> _Problem statement_
Nothing outside the lines below from the one containing "C5: 1.5uF (plus" through the one containing "Q5: PNP TIP127" is to be printed; print those exactly, ends included, and drop the pictures.

[Opening Supplied records section]

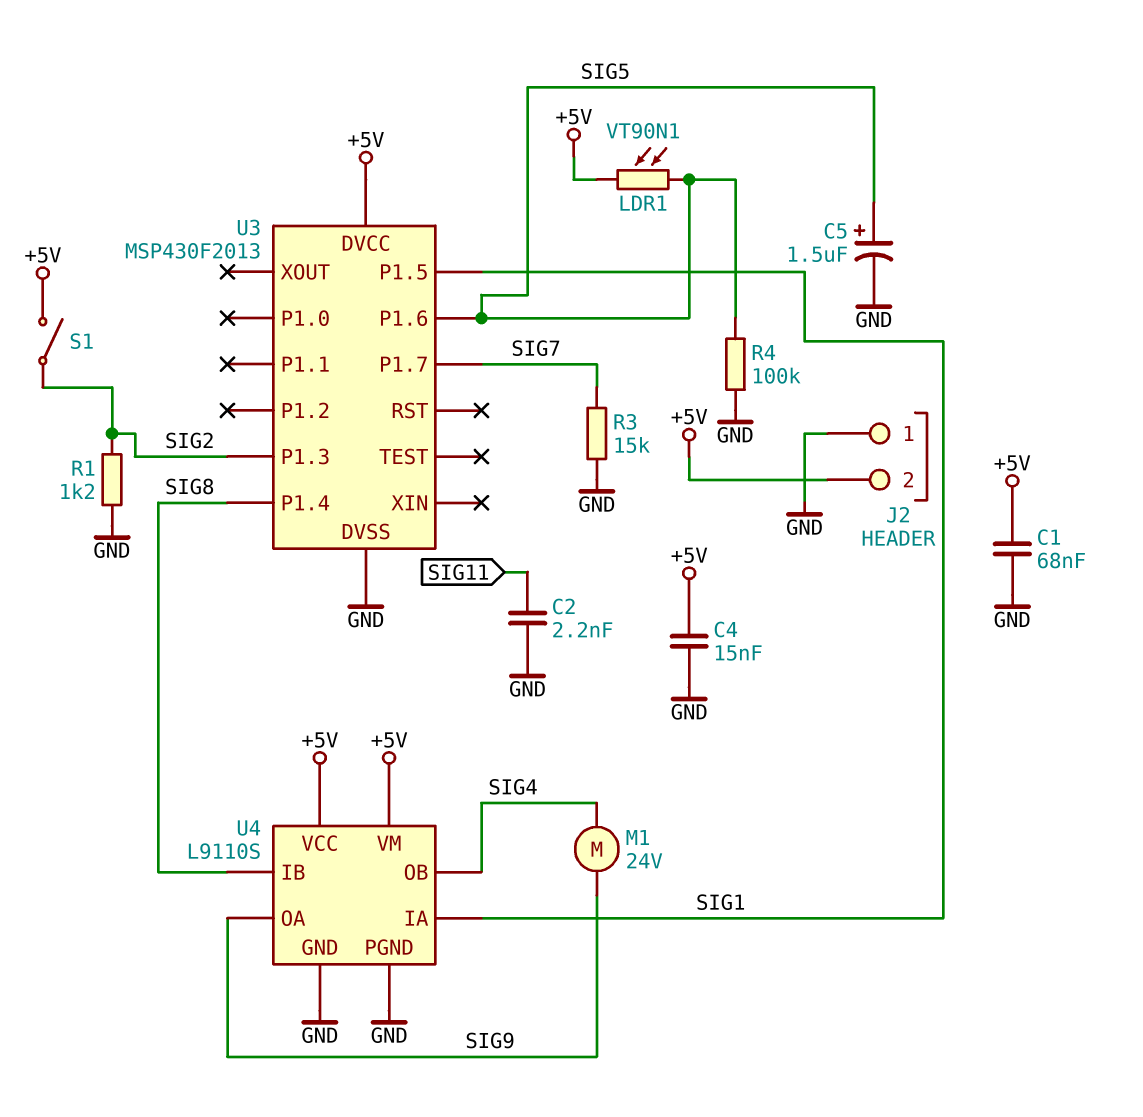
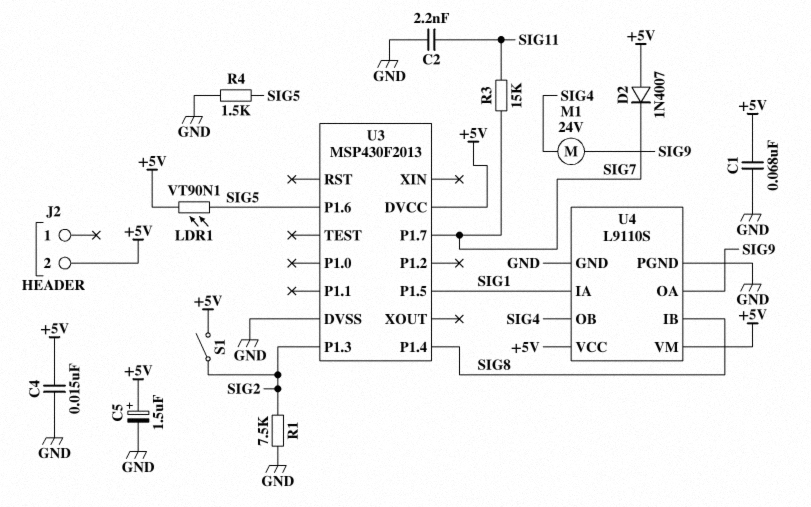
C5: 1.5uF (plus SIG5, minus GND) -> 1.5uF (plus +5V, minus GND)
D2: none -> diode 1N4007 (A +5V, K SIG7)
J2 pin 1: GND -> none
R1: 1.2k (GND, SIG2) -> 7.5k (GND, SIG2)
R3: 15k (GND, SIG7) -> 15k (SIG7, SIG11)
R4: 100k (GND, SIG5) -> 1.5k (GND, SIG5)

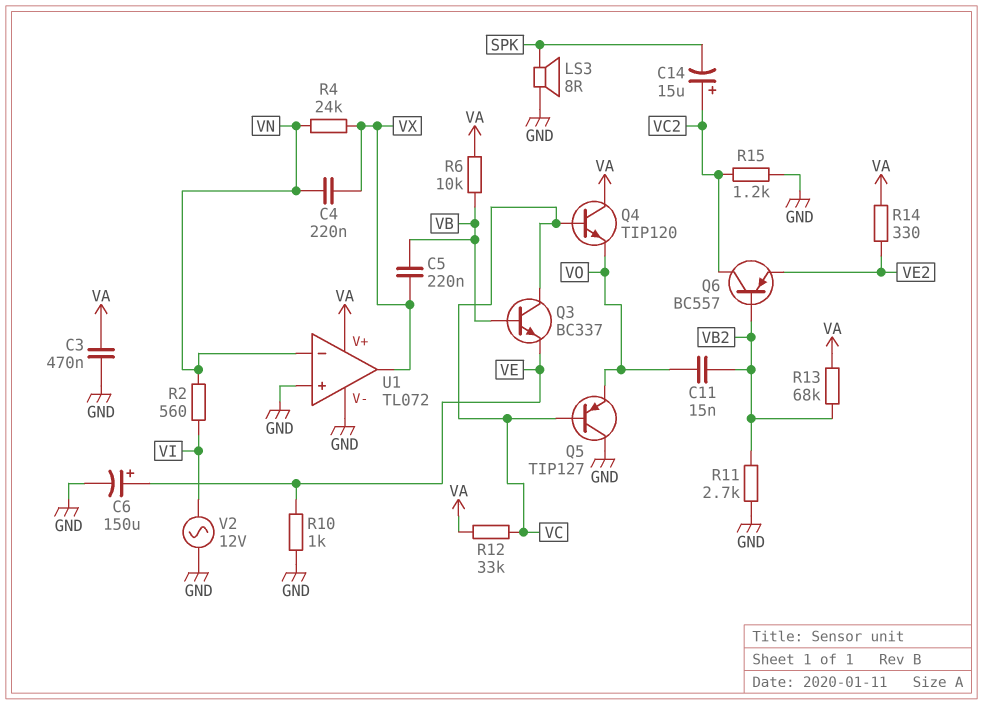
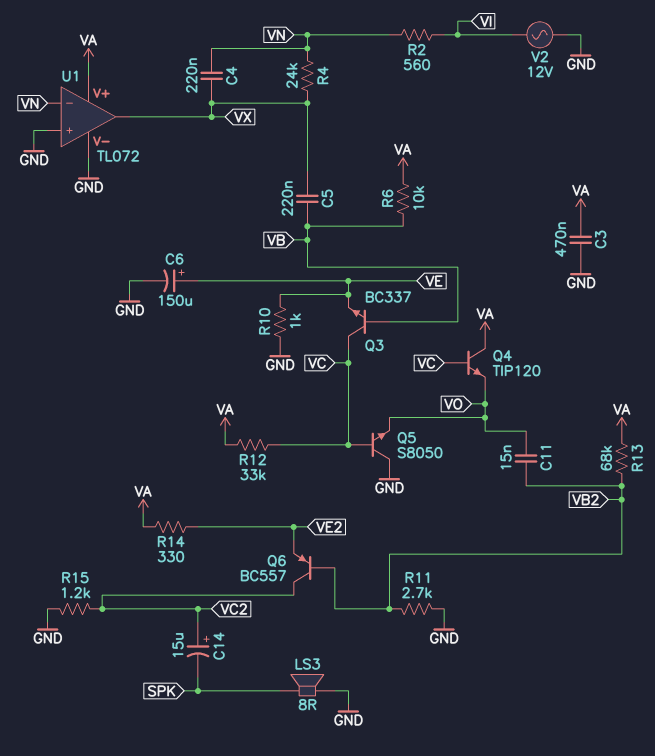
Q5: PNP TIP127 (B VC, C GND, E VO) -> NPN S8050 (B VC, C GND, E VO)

[Closing Supplied records section]
[Opening Supplied records section]

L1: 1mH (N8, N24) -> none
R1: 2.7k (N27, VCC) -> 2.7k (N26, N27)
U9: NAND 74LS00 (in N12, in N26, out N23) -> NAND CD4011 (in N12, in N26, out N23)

[Closing Supplied records section]
[Opening Supplied records section]

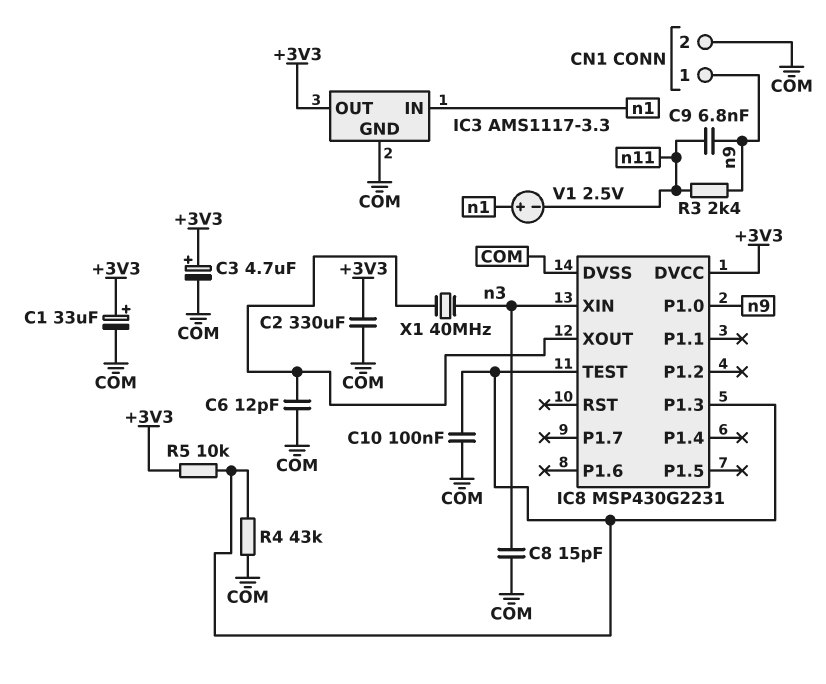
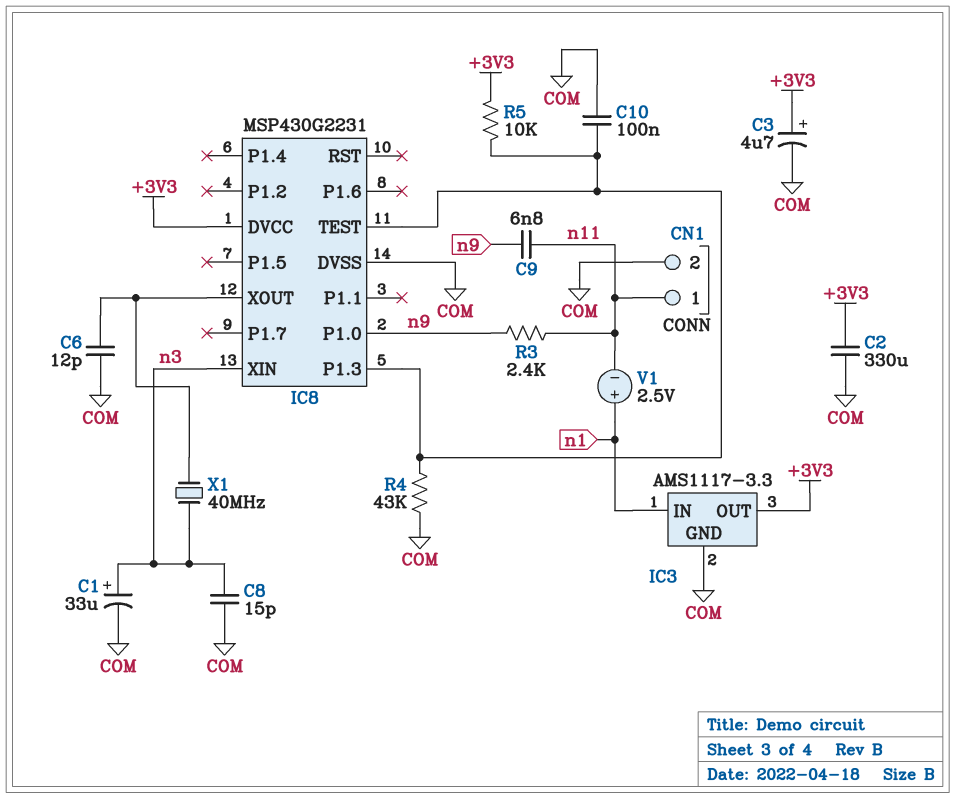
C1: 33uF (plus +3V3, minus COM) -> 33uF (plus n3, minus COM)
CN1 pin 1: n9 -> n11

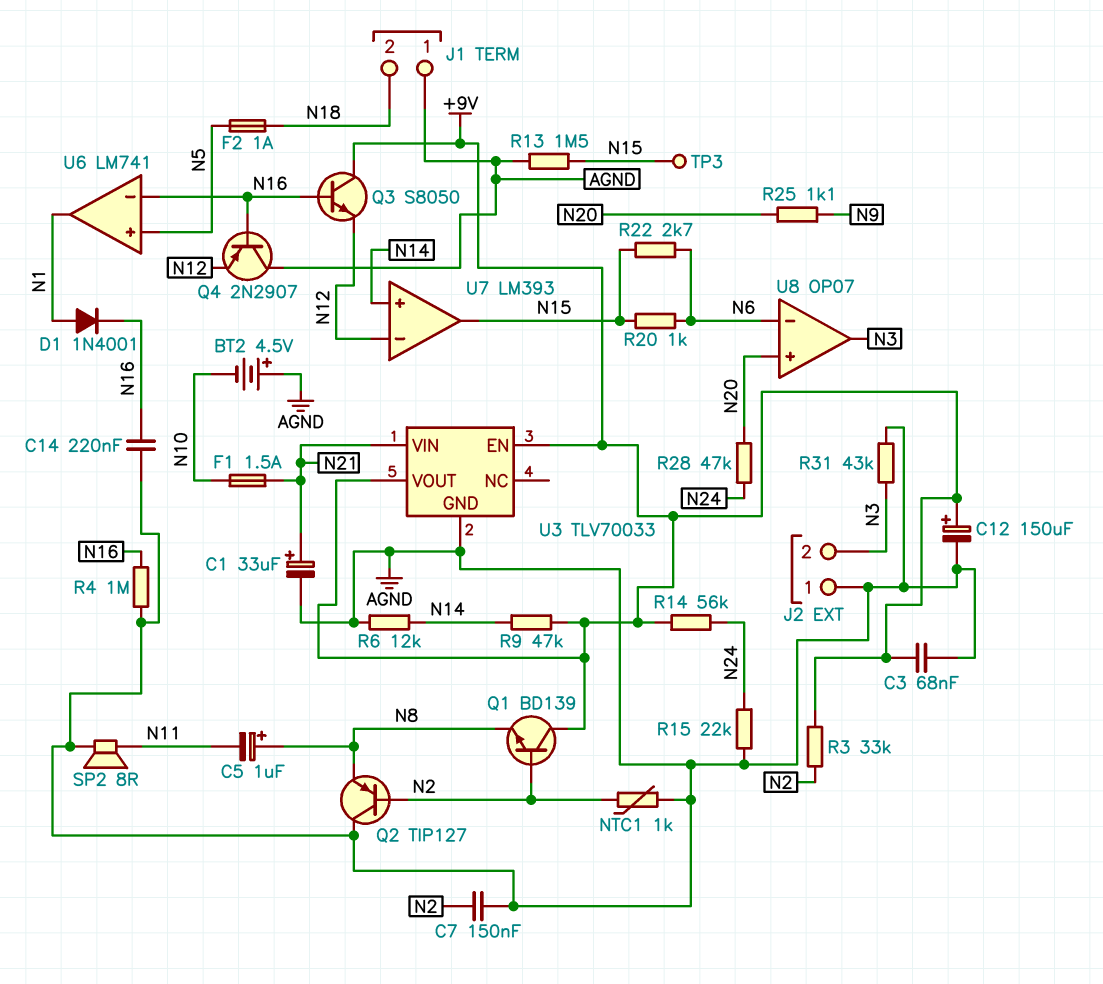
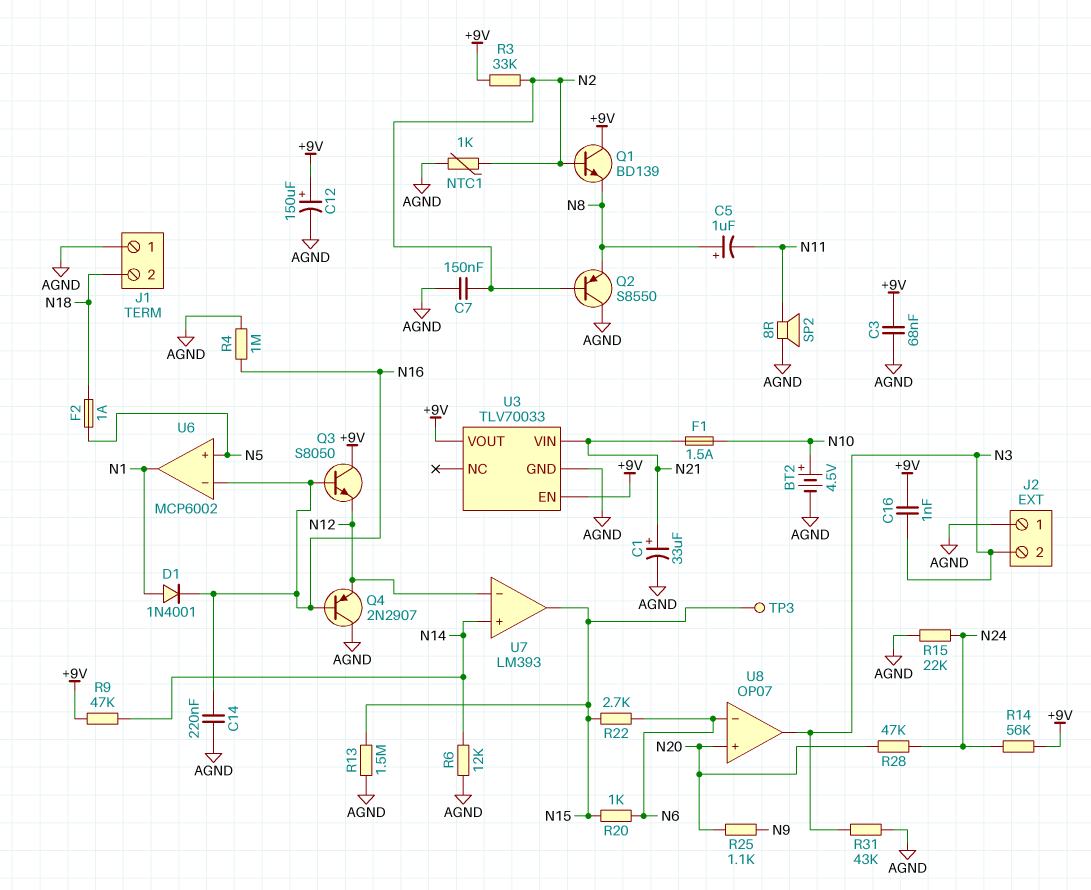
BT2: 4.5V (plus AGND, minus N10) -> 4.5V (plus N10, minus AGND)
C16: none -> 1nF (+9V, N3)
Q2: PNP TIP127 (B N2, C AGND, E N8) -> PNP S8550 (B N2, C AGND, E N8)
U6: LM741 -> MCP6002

[Closing Supplied records section]

> _Solved problem_
C5: 1.5uF (plus SIG5, minus GND) -> 1.5uF (plus +5V, minus GND)
D2: none -> diode 1N4007 (A +5V, K SIG7)
J2 pin 1: GND -> none
R1: 1.2k (GND, SIG2) -> 7.5k (GND, SIG2)
R3: 15k (GND, SIG7) -> 15k (SIG7, SIG11)
R4: 100k (GND, SIG5) -> 1.5k (GND, SIG5)

Q5: PNP TIP127 (B VC, C GND, E VO) -> NPN S8050 (B VC, C GND, E VO)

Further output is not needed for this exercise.